What you need to do ▸
Write out the lines of the records from the one containing "white plate K2:K4" to the very last, keeping each exactly as it is.

Given information ▸
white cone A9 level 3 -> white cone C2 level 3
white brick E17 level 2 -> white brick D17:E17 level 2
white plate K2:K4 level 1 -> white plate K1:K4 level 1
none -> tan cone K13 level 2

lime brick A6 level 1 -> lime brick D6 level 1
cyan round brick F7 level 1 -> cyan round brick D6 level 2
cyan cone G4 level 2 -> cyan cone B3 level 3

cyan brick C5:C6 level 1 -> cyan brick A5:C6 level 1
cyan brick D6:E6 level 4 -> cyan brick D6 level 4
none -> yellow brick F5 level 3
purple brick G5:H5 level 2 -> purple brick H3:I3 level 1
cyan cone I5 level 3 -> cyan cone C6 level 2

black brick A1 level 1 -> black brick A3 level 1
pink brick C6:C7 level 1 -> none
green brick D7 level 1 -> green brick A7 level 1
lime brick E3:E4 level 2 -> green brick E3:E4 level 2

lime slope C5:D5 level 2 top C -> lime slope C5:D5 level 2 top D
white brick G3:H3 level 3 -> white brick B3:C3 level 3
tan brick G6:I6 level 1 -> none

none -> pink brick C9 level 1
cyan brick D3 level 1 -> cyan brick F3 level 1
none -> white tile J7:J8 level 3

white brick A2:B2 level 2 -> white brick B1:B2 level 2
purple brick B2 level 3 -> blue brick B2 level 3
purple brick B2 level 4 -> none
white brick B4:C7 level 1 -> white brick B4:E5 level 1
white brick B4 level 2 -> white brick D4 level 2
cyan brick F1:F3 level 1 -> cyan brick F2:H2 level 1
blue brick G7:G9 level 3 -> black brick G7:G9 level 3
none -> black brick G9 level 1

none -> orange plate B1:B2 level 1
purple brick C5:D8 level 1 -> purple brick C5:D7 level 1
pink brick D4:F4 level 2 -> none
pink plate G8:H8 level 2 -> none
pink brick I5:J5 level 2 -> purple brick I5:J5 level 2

Response for this exercise ▸
white plate K2:K4 level 1 -> white plate K1:K4 level 1
none -> tan cone K13 level 2

lime brick A6 level 1 -> lime brick D6 level 1
cyan round brick F7 level 1 -> cyan round brick D6 level 2
cyan cone G4 level 2 -> cyan cone B3 level 3

cyan brick C5:C6 level 1 -> cyan brick A5:C6 level 1
cyan brick D6:E6 level 4 -> cyan brick D6 level 4
none -> yellow brick F5 level 3
purple brick G5:H5 level 2 -> purple brick H3:I3 level 1
cyan cone I5 level 3 -> cyan cone C6 level 2

black brick A1 level 1 -> black brick A3 level 1
pink brick C6:C7 level 1 -> none
green brick D7 level 1 -> green brick A7 level 1
lime brick E3:E4 level 2 -> green brick E3:E4 level 2

lime slope C5:D5 level 2 top C -> lime slope C5:D5 level 2 top D
white brick G3:H3 level 3 -> white brick B3:C3 level 3
tan brick G6:I6 level 1 -> none

none -> pink brick C9 level 1
cyan brick D3 level 1 -> cyan brick F3 level 1
none -> white tile J7:J8 level 3

white brick A2:B2 level 2 -> white brick B1:B2 level 2
purple brick B2 level 3 -> blue brick B2 level 3
purple brick B2 level 4 -> none
white brick B4:C7 level 1 -> white brick B4:E5 level 1
white brick B4 level 2 -> white brick D4 level 2
cyan brick F1:F3 level 1 -> cyan brick F2:H2 level 1
blue brick G7:G9 level 3 -> black brick G7:G9 level 3
none -> black brick G9 level 1

none -> orange plate B1:B2 level 1
purple brick C5:D8 level 1 -> purple brick C5:D7 level 1
pink brick D4:F4 level 2 -> none
pink plate G8:H8 level 2 -> none
pink brick I5:J5 level 2 -> purple brick I5:J5 level 2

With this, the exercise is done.